** ACTIVITY **
Of the lines below, write out exactly those from the line with "purple flashlight [498,233]" through the line with "[646,447] to [390,171]", both included, and skip the rest.
═════ AVAILABLE DATA
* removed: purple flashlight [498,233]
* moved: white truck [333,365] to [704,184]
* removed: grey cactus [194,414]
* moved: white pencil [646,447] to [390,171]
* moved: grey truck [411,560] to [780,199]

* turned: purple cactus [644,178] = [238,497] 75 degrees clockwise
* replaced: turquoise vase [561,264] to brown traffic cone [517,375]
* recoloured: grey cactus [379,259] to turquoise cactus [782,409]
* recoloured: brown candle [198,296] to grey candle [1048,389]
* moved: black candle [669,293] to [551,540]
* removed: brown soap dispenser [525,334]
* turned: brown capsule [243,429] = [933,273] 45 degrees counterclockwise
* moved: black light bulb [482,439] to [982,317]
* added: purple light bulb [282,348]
══════════
═════ AVAILABLE DATA
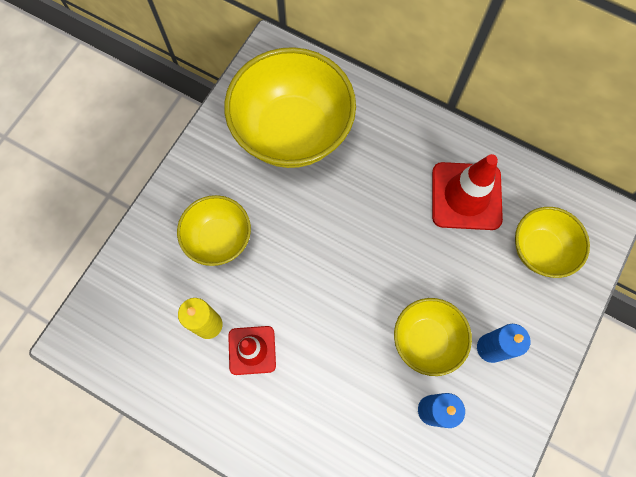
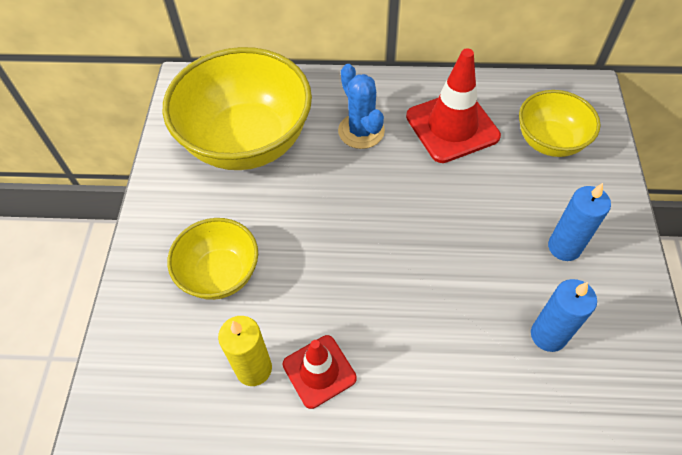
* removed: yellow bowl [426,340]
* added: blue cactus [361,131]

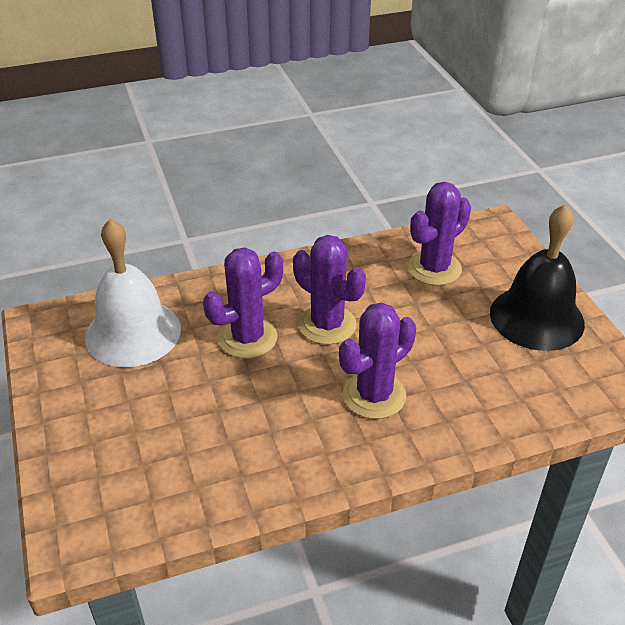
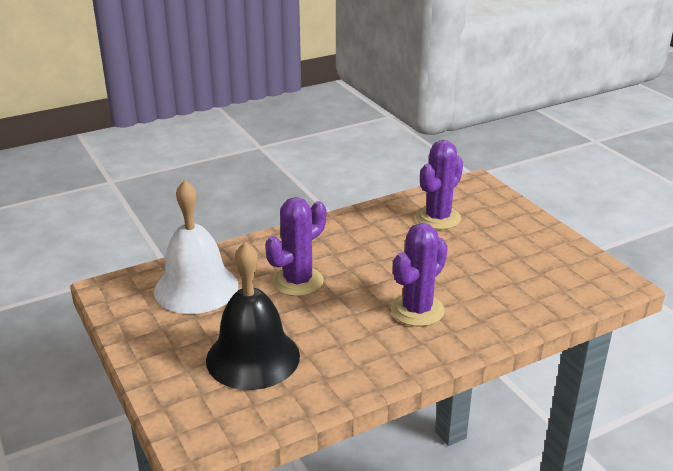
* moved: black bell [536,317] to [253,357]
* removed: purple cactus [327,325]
══════════
** EXERCISE ANSWER **
* removed: purple flashlight [498,233]
* moved: white truck [333,365] to [704,184]
* removed: grey cactus [194,414]
* moved: white pencil [646,447] to [390,171]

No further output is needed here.